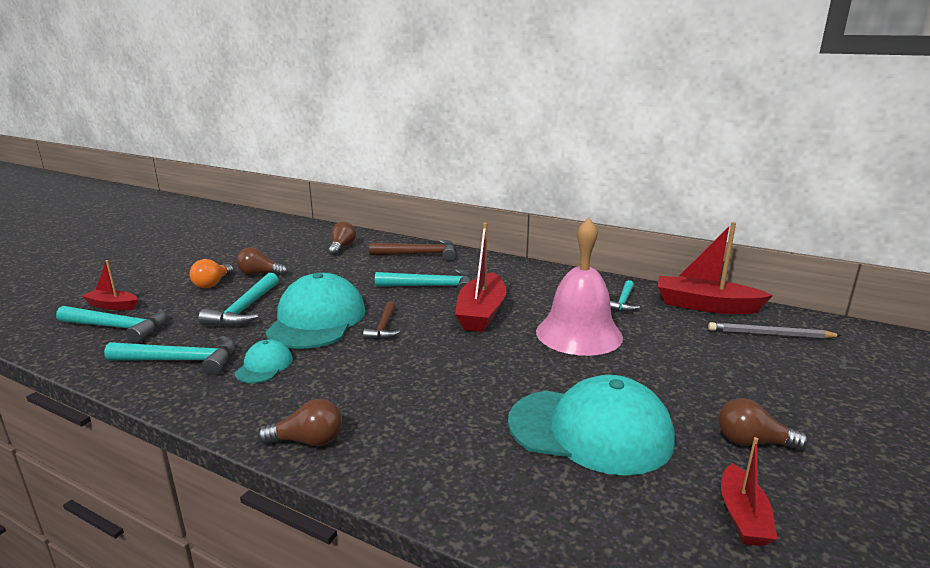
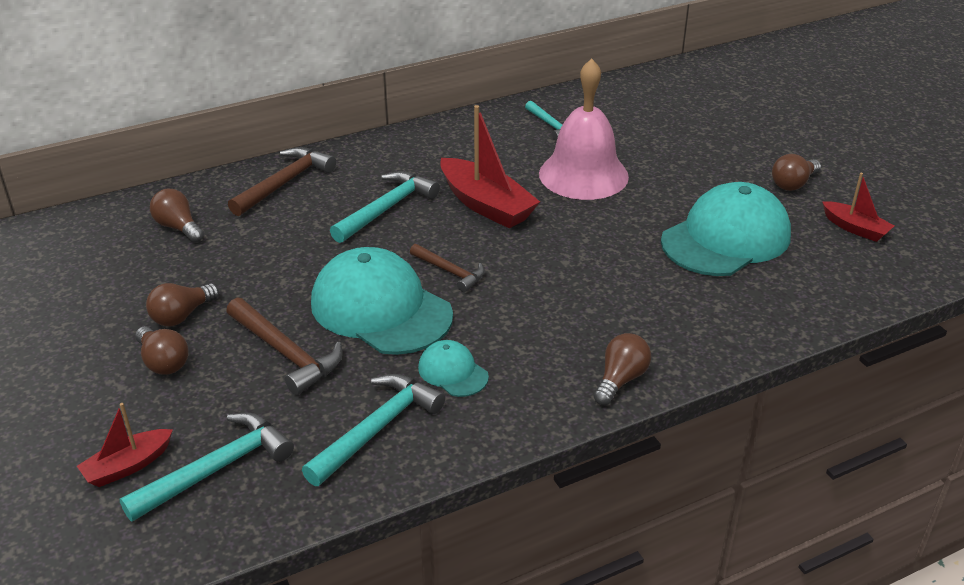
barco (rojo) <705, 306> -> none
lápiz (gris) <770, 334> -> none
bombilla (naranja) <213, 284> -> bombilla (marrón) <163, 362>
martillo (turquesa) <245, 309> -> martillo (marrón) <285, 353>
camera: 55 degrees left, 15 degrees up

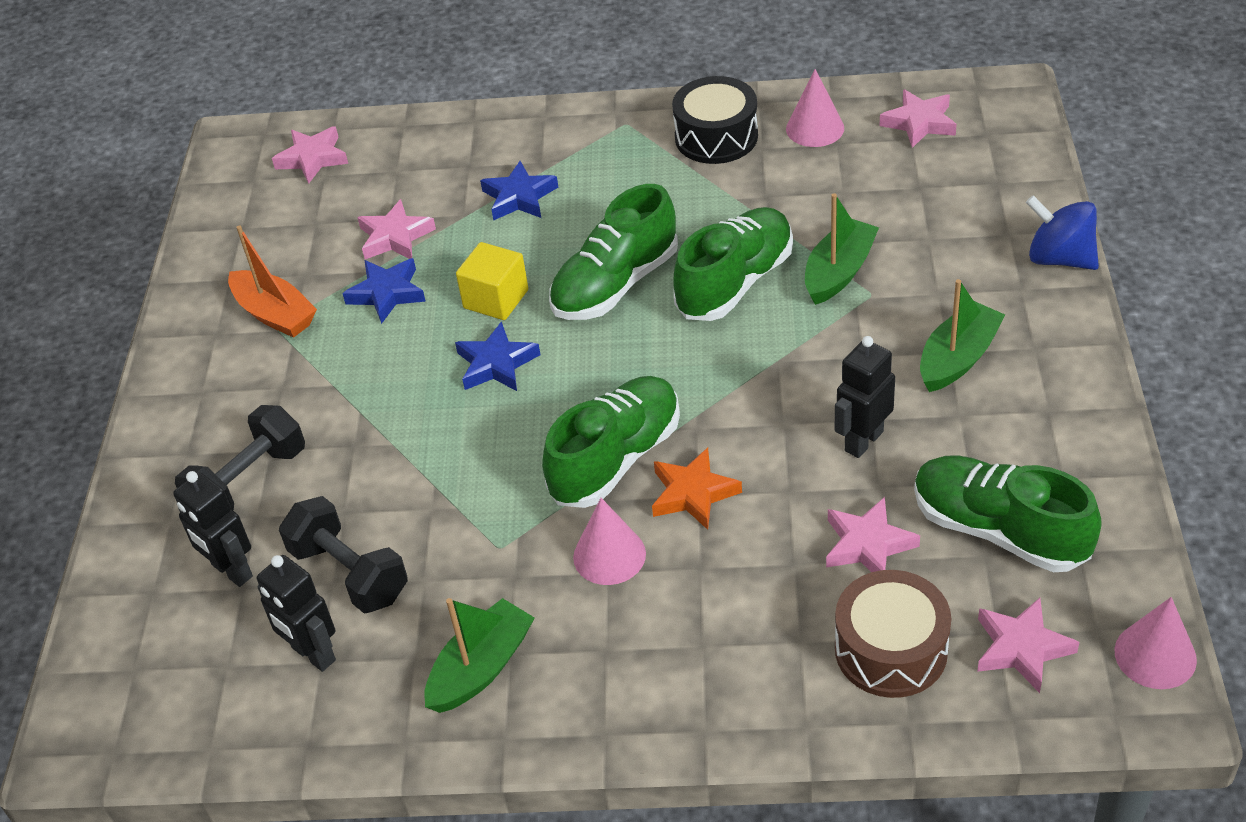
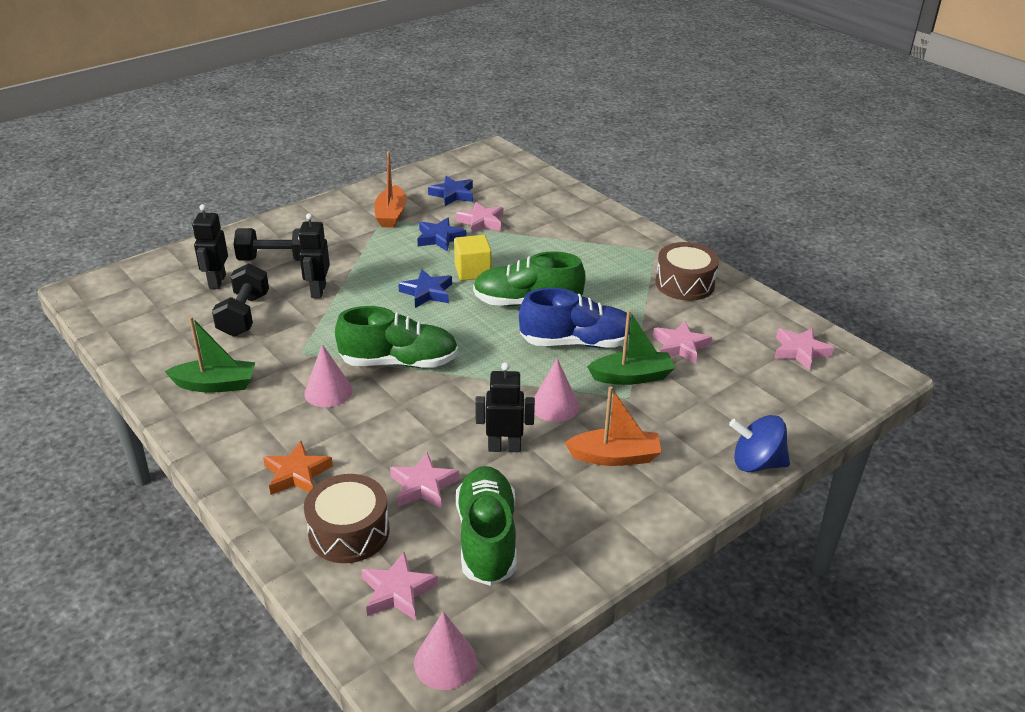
robot (negro) <313, 654> -> robot (negro) <318, 291>, moved
estrella (rosa) <312, 158> -> estrella (rosa) <680, 346>, moved
estrella (azul) <519, 197> -> estrella (azul) <452, 194>, moved
estrella (naranja) <693, 493> -> estrella (naranja) <297, 474>, moved
cono (rosa) <815, 128> -> cono (rosa) <554, 406>, moved
tambor (negro) <716, 137> -> tambor (marrón) <685, 284>
zapato (verde) <735, 283> -> zapato (azul) <577, 342>
barco (verde) <958, 358> -> barco (naranja) <615, 457>
peonza (azul) <1059, 258> -> peonza (azul) <756, 463>, 75 degrees counterclockwise
camera: 45 degrees right, 10 degrees down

Your goal
Using the records above, set down exactly the lines from the one with "lápiz (gris) <770, 334> -> none" through the one with "martillo (turquesa) <245, 309>", inclusive, and nothing more.

Solution
lápiz (gris) <770, 334> -> none
bombilla (naranja) <213, 284> -> bombilla (marrón) <163, 362>
martillo (turquesa) <245, 309> -> martillo (marrón) <285, 353>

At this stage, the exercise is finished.